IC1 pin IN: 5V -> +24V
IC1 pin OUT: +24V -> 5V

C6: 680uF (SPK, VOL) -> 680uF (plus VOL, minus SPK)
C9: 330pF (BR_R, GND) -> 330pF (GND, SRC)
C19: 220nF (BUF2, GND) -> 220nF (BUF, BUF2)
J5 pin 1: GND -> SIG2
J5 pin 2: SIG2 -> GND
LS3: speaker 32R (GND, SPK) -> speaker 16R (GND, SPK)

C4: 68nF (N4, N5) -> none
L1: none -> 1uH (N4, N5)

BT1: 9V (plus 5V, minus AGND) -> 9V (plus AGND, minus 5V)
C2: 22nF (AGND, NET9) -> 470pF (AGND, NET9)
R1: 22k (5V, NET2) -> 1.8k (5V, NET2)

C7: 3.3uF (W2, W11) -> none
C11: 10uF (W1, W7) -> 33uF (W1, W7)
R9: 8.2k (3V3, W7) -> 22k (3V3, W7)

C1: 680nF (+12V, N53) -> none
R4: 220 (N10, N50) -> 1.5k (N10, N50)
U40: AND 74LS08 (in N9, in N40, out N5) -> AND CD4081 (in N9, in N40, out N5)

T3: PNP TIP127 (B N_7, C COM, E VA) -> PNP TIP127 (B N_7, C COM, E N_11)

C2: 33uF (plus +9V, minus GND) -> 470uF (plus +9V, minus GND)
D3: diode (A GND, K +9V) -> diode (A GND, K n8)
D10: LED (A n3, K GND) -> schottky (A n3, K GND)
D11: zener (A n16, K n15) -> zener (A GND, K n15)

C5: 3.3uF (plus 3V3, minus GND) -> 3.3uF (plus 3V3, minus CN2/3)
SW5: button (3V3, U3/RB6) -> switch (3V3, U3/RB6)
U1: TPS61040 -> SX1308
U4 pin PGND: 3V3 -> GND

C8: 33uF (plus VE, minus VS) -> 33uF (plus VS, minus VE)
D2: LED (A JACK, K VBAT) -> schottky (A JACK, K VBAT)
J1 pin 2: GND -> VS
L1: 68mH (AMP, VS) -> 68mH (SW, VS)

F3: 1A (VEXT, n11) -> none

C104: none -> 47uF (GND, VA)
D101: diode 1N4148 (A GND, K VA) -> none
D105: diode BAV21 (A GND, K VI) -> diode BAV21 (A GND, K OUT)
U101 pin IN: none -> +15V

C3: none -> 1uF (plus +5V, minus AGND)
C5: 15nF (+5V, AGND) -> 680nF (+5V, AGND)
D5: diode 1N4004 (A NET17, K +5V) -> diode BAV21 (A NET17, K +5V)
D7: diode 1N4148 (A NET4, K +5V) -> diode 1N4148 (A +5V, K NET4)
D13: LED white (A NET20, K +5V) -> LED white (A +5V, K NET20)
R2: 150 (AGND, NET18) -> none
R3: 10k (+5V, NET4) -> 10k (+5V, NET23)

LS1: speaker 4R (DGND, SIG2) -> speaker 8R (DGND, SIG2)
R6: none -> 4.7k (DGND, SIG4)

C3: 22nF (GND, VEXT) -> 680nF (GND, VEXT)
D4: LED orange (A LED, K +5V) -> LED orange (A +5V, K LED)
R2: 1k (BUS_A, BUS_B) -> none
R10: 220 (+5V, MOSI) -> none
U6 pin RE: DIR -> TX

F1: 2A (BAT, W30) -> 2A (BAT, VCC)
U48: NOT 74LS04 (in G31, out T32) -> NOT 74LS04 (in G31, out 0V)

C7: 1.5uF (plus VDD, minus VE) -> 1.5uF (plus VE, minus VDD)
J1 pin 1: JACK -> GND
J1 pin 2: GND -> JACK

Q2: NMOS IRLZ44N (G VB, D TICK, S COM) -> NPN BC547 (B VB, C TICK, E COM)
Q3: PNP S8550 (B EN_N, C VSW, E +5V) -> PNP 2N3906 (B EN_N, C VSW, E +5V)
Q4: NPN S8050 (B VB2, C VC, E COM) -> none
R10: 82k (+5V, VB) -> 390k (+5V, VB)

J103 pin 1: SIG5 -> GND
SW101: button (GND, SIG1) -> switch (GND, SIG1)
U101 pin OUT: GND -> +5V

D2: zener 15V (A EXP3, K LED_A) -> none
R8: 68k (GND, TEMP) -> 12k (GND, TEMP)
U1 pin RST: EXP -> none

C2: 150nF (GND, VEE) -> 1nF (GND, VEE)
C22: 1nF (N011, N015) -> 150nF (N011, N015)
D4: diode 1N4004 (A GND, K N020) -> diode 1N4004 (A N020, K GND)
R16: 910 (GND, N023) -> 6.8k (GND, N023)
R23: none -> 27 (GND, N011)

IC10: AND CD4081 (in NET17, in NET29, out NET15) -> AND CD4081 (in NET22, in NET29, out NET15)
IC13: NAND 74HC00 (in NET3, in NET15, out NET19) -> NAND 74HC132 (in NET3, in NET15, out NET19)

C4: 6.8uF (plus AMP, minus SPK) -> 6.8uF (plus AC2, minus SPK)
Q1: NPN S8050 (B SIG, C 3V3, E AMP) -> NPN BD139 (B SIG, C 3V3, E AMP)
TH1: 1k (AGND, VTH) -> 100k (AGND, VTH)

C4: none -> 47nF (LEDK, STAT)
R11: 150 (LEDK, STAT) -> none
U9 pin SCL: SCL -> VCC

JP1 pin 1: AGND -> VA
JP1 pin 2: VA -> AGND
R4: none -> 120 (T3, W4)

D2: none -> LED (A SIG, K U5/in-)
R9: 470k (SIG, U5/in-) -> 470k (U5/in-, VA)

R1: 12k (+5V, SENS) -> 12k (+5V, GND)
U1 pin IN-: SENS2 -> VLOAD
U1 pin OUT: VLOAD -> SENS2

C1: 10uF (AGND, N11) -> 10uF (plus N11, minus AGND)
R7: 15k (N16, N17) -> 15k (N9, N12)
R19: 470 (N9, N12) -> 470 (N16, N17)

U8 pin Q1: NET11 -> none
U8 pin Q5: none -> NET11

________

▶ REQUIREMENT
Set down every entry exactly as given.

▶ REPLY
IC1 pin IN: 5V -> +24V
IC1 pin OUT: +24V -> 5V

C6: 680uF (SPK, VOL) -> 680uF (plus VOL, minus SPK)
C9: 330pF (BR_R, GND) -> 330pF (GND, SRC)
C19: 220nF (BUF2, GND) -> 220nF (BUF, BUF2)
J5 pin 1: GND -> SIG2
J5 pin 2: SIG2 -> GND
LS3: speaker 32R (GND, SPK) -> speaker 16R (GND, SPK)

C4: 68nF (N4, N5) -> none
L1: none -> 1uH (N4, N5)

BT1: 9V (plus 5V, minus AGND) -> 9V (plus AGND, minus 5V)
C2: 22nF (AGND, NET9) -> 470pF (AGND, NET9)
R1: 22k (5V, NET2) -> 1.8k (5V, NET2)

C7: 3.3uF (W2, W11) -> none
C11: 10uF (W1, W7) -> 33uF (W1, W7)
R9: 8.2k (3V3, W7) -> 22k (3V3, W7)

C1: 680nF (+12V, N53) -> none
R4: 220 (N10, N50) -> 1.5k (N10, N50)
U40: AND 74LS08 (in N9, in N40, out N5) -> AND CD4081 (in N9, in N40, out N5)

T3: PNP TIP127 (B N_7, C COM, E VA) -> PNP TIP127 (B N_7, C COM, E N_11)

C2: 33uF (plus +9V, minus GND) -> 470uF (plus +9V, minus GND)
D3: diode (A GND, K +9V) -> diode (A GND, K n8)
D10: LED (A n3, K GND) -> schottky (A n3, K GND)
D11: zener (A n16, K n15) -> zener (A GND, K n15)

C5: 3.3uF (plus 3V3, minus GND) -> 3.3uF (plus 3V3, minus CN2/3)
SW5: button (3V3, U3/RB6) -> switch (3V3, U3/RB6)
U1: TPS61040 -> SX1308
U4 pin PGND: 3V3 -> GND

C8: 33uF (plus VE, minus VS) -> 33uF (plus VS, minus VE)
D2: LED (A JACK, K VBAT) -> schottky (A JACK, K VBAT)
J1 pin 2: GND -> VS
L1: 68mH (AMP, VS) -> 68mH (SW, VS)

F3: 1A (VEXT, n11) -> none

C104: none -> 47uF (GND, VA)
D101: diode 1N4148 (A GND, K VA) -> none
D105: diode BAV21 (A GND, K VI) -> diode BAV21 (A GND, K OUT)
U101 pin IN: none -> +15V

C3: none -> 1uF (plus +5V, minus AGND)
C5: 15nF (+5V, AGND) -> 680nF (+5V, AGND)
D5: diode 1N4004 (A NET17, K +5V) -> diode BAV21 (A NET17, K +5V)
D7: diode 1N4148 (A NET4, K +5V) -> diode 1N4148 (A +5V, K NET4)
D13: LED white (A NET20, K +5V) -> LED white (A +5V, K NET20)
R2: 150 (AGND, NET18) -> none
R3: 10k (+5V, NET4) -> 10k (+5V, NET23)

LS1: speaker 4R (DGND, SIG2) -> speaker 8R (DGND, SIG2)
R6: none -> 4.7k (DGND, SIG4)

C3: 22nF (GND, VEXT) -> 680nF (GND, VEXT)
D4: LED orange (A LED, K +5V) -> LED orange (A +5V, K LED)
R2: 1k (BUS_A, BUS_B) -> none
R10: 220 (+5V, MOSI) -> none
U6 pin RE: DIR -> TX

F1: 2A (BAT, W30) -> 2A (BAT, VCC)
U48: NOT 74LS04 (in G31, out T32) -> NOT 74LS04 (in G31, out 0V)

C7: 1.5uF (plus VDD, minus VE) -> 1.5uF (plus VE, minus VDD)
J1 pin 1: JACK -> GND
J1 pin 2: GND -> JACK

Q2: NMOS IRLZ44N (G VB, D TICK, S COM) -> NPN BC547 (B VB, C TICK, E COM)
Q3: PNP S8550 (B EN_N, C VSW, E +5V) -> PNP 2N3906 (B EN_N, C VSW, E +5V)
Q4: NPN S8050 (B VB2, C VC, E COM) -> none
R10: 82k (+5V, VB) -> 390k (+5V, VB)

J103 pin 1: SIG5 -> GND
SW101: button (GND, SIG1) -> switch (GND, SIG1)
U101 pin OUT: GND -> +5V

D2: zener 15V (A EXP3, K LED_A) -> none
R8: 68k (GND, TEMP) -> 12k (GND, TEMP)
U1 pin RST: EXP -> none

C2: 150nF (GND, VEE) -> 1nF (GND, VEE)
C22: 1nF (N011, N015) -> 150nF (N011, N015)
D4: diode 1N4004 (A GND, K N020) -> diode 1N4004 (A N020, K GND)
R16: 910 (GND, N023) -> 6.8k (GND, N023)
R23: none -> 27 (GND, N011)

IC10: AND CD4081 (in NET17, in NET29, out NET15) -> AND CD4081 (in NET22, in NET29, out NET15)
IC13: NAND 74HC00 (in NET3, in NET15, out NET19) -> NAND 74HC132 (in NET3, in NET15, out NET19)

C4: 6.8uF (plus AMP, minus SPK) -> 6.8uF (plus AC2, minus SPK)
Q1: NPN S8050 (B SIG, C 3V3, E AMP) -> NPN BD139 (B SIG, C 3V3, E AMP)
TH1: 1k (AGND, VTH) -> 100k (AGND, VTH)

C4: none -> 47nF (LEDK, STAT)
R11: 150 (LEDK, STAT) -> none
U9 pin SCL: SCL -> VCC

JP1 pin 1: AGND -> VA
JP1 pin 2: VA -> AGND
R4: none -> 120 (T3, W4)

D2: none -> LED (A SIG, K U5/in-)
R9: 470k (SIG, U5/in-) -> 470k (U5/in-, VA)

R1: 12k (+5V, SENS) -> 12k (+5V, GND)
U1 pin IN-: SENS2 -> VLOAD
U1 pin OUT: VLOAD -> SENS2

C1: 10uF (AGND, N11) -> 10uF (plus N11, minus AGND)
R7: 15k (N16, N17) -> 15k (N9, N12)
R19: 470 (N9, N12) -> 470 (N16, N17)

U8 pin Q1: NET11 -> none
U8 pin Q5: none -> NET11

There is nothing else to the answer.